■ **AIM OF THE TASK**
Repeat the listing that follows exactly. Pictures are not part of the copy.

■ **MATERIAL FOR THE TASK**
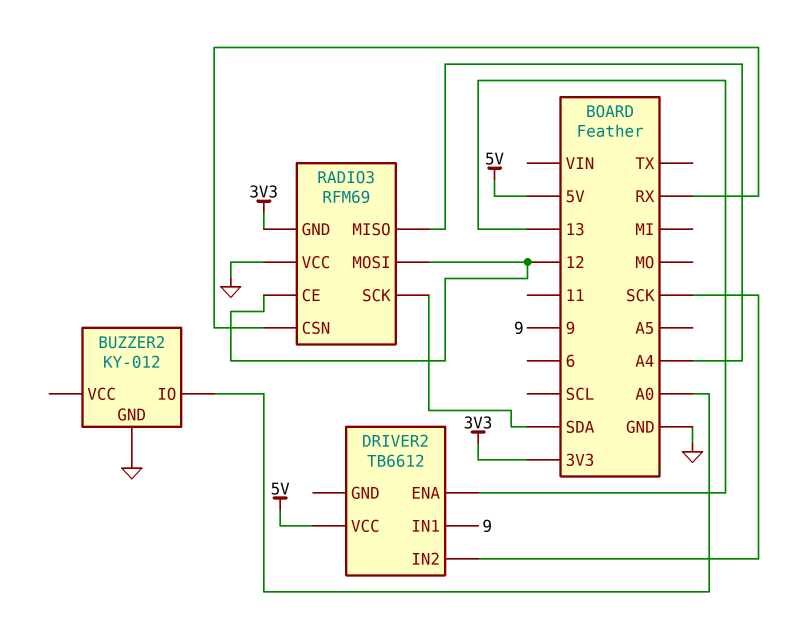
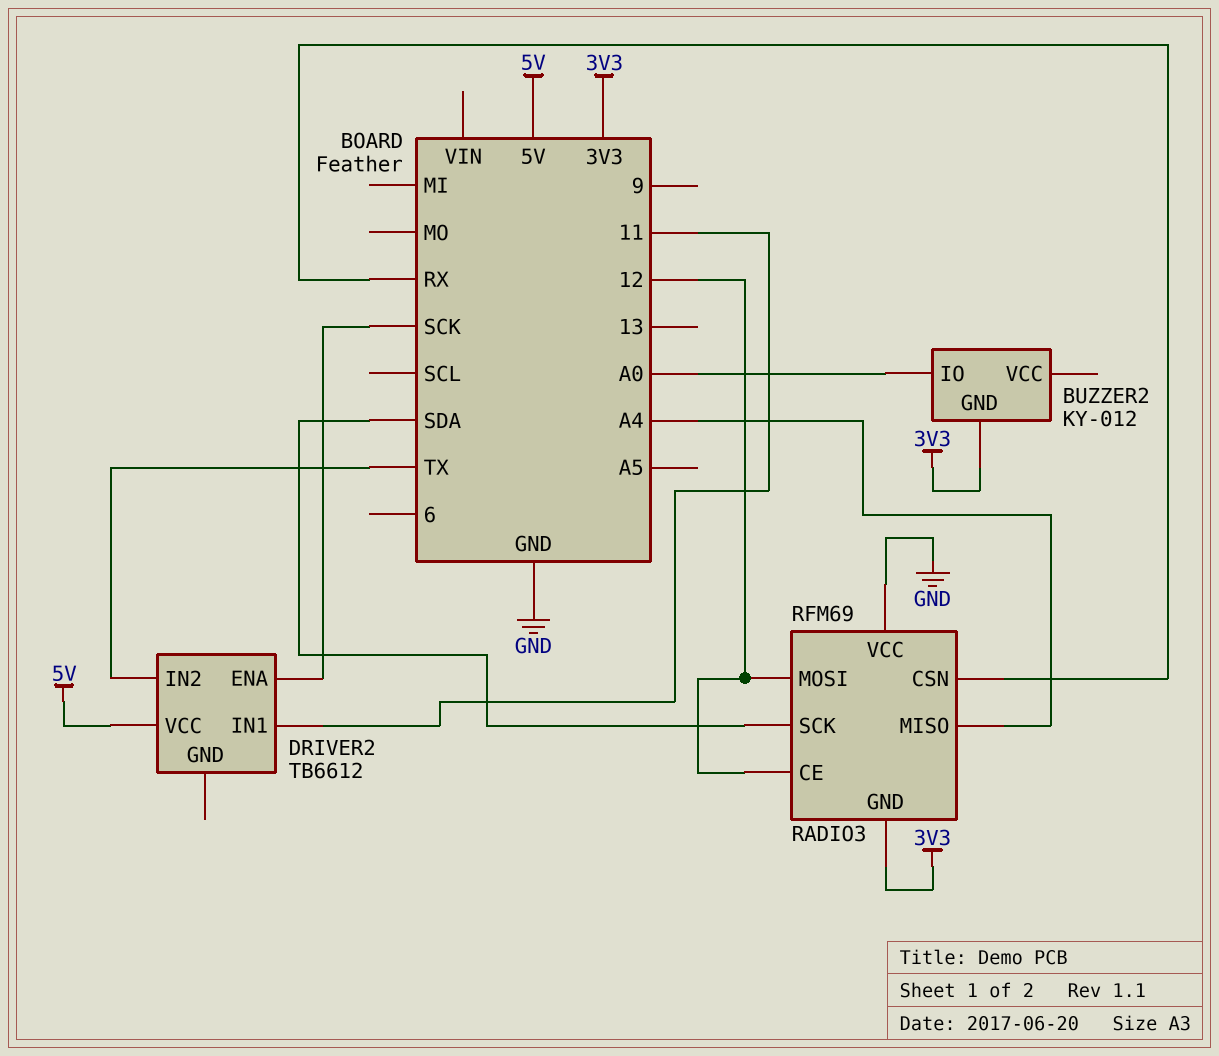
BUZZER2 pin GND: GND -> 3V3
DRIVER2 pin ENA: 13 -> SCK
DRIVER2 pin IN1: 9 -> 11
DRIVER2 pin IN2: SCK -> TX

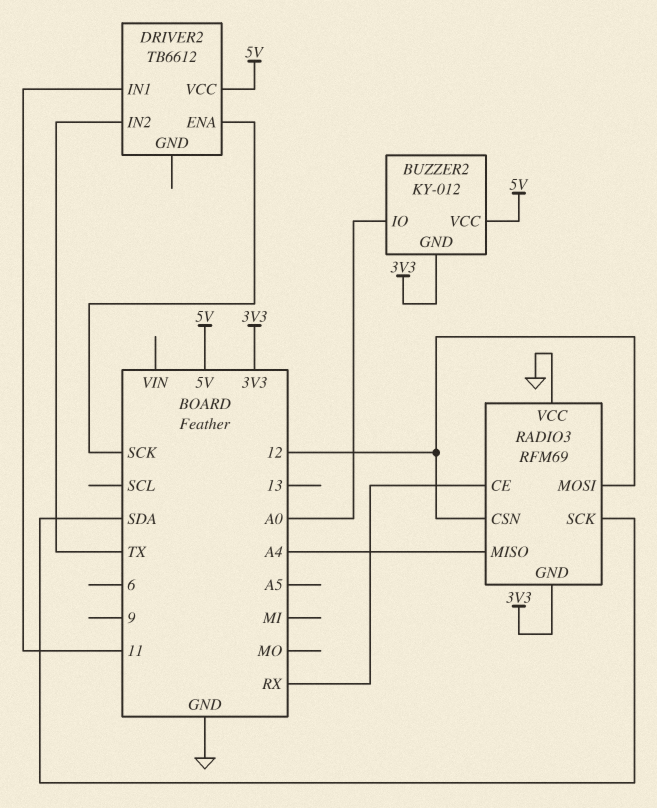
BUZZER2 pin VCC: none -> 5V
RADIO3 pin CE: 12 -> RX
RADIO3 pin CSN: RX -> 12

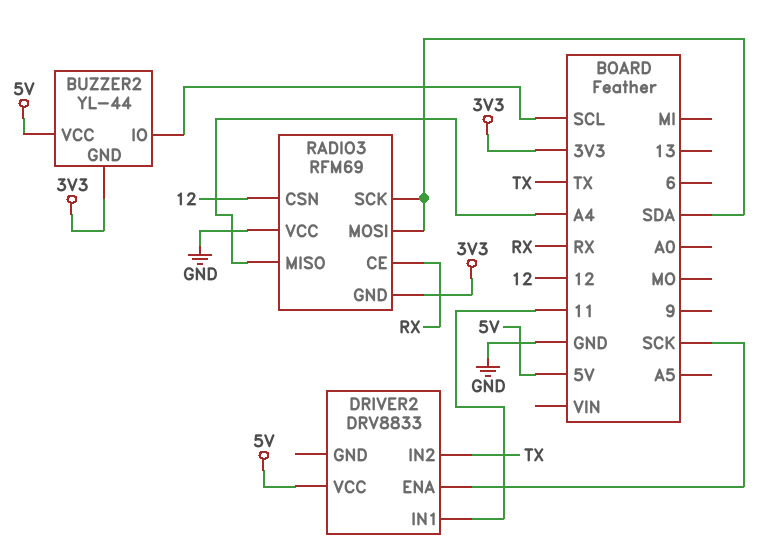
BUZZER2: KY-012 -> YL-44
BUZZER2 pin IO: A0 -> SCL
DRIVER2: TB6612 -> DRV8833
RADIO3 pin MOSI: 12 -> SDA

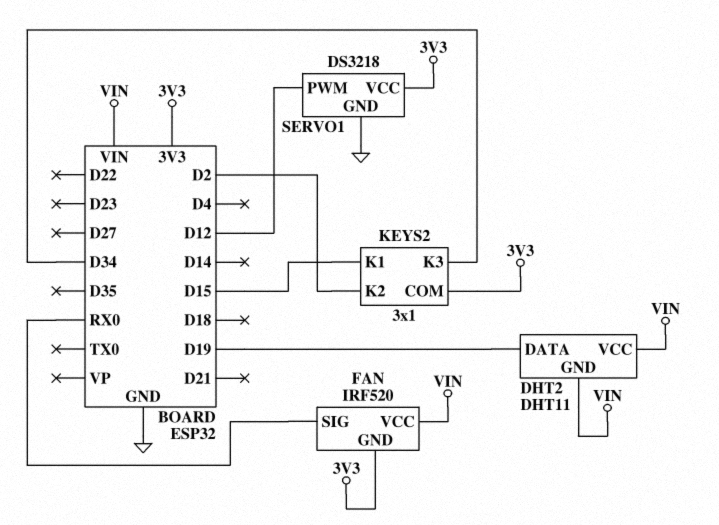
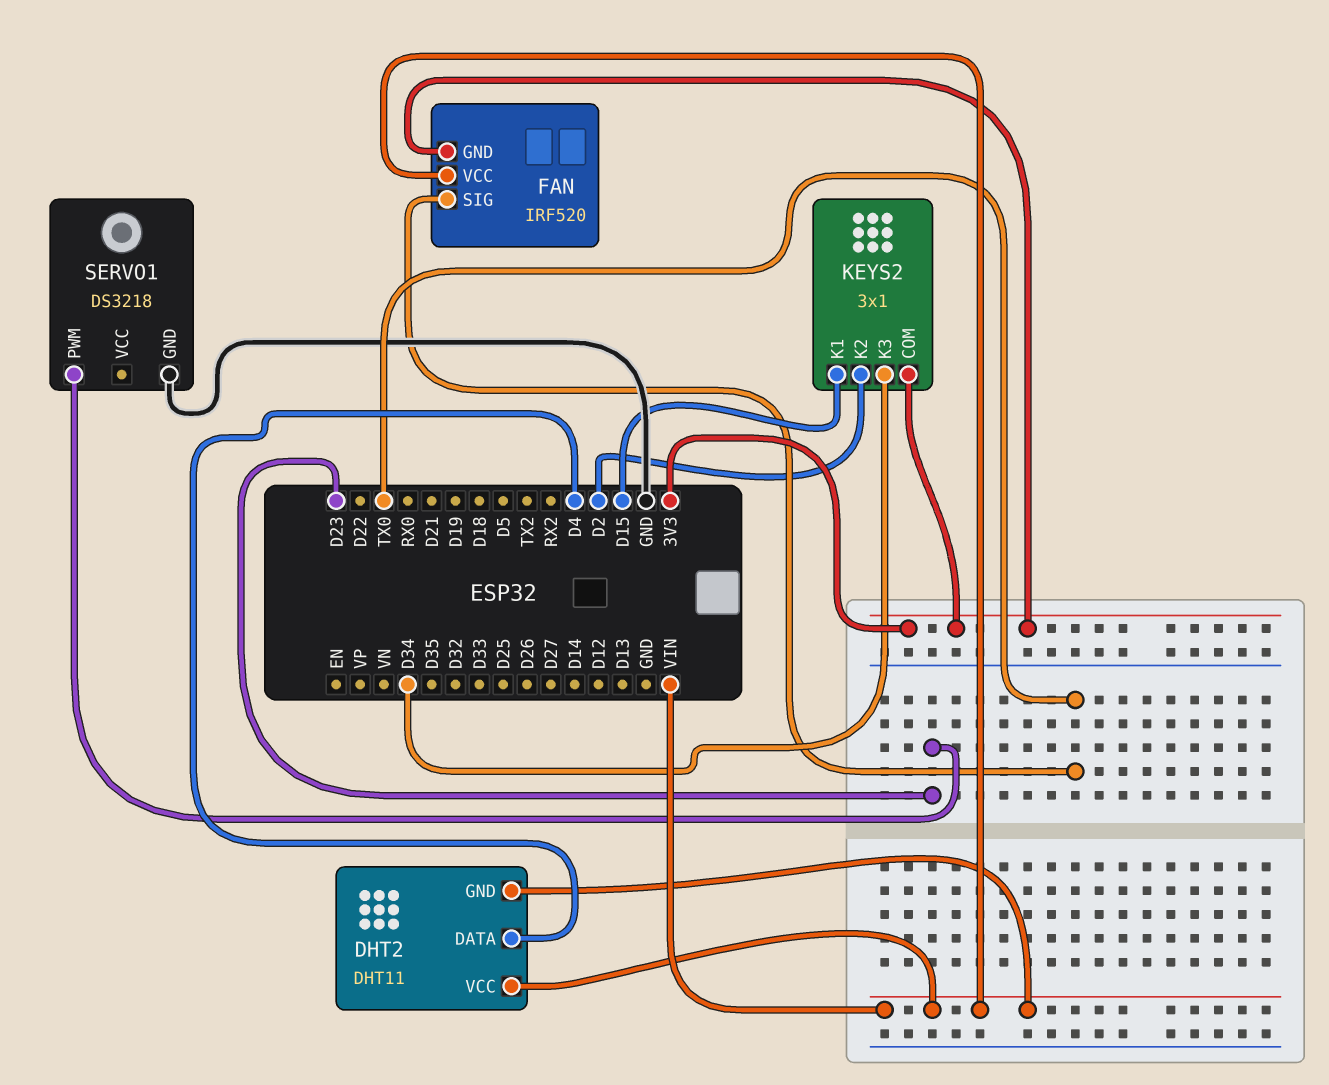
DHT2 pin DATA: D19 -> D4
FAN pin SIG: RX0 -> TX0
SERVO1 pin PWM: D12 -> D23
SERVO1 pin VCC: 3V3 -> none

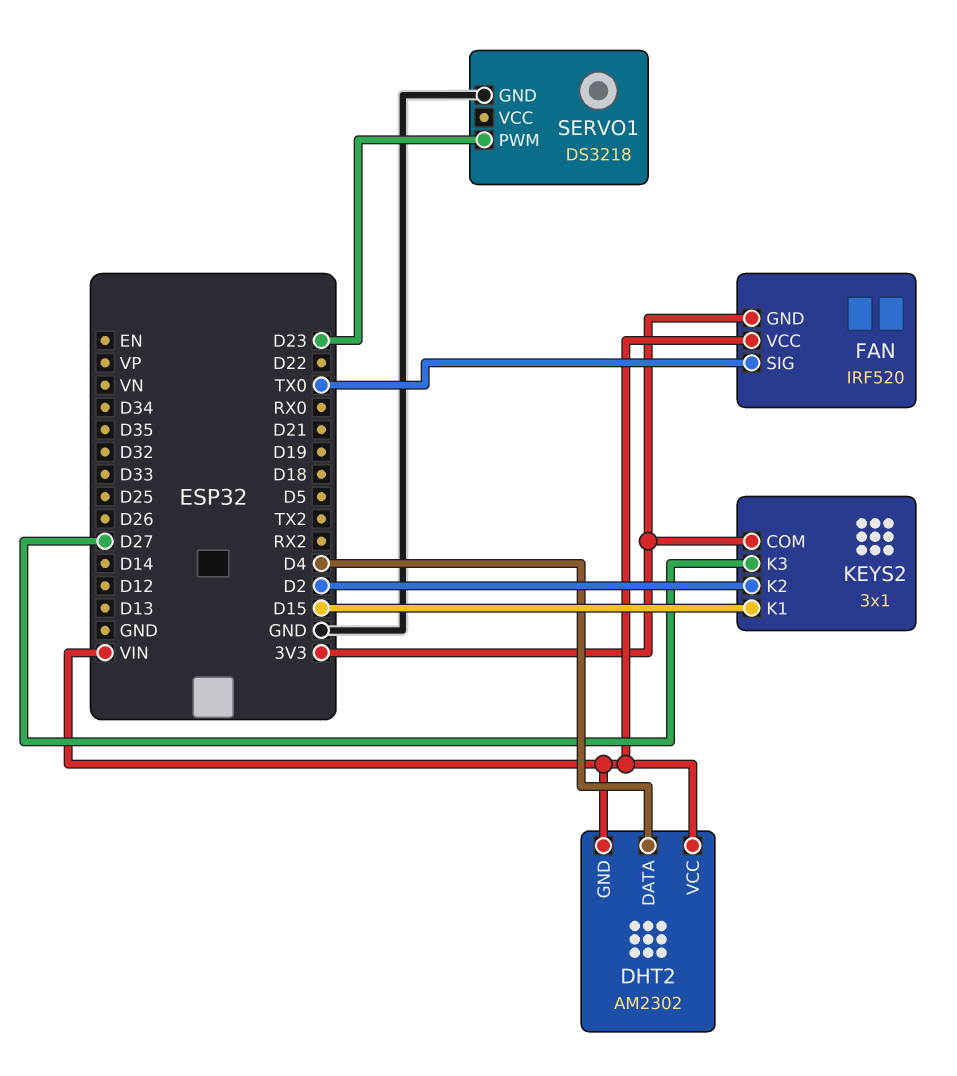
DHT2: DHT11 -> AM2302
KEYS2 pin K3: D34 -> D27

■ **ANSWER**
BUZZER2 pin GND: GND -> 3V3
DRIVER2 pin ENA: 13 -> SCK
DRIVER2 pin IN1: 9 -> 11
DRIVER2 pin IN2: SCK -> TX

BUZZER2 pin VCC: none -> 5V
RADIO3 pin CE: 12 -> RX
RADIO3 pin CSN: RX -> 12

BUZZER2: KY-012 -> YL-44
BUZZER2 pin IO: A0 -> SCL
DRIVER2: TB6612 -> DRV8833
RADIO3 pin MOSI: 12 -> SDA

DHT2 pin DATA: D19 -> D4
FAN pin SIG: RX0 -> TX0
SERVO1 pin PWM: D12 -> D23
SERVO1 pin VCC: 3V3 -> none

DHT2: DHT11 -> AM2302
KEYS2 pin K3: D34 -> D27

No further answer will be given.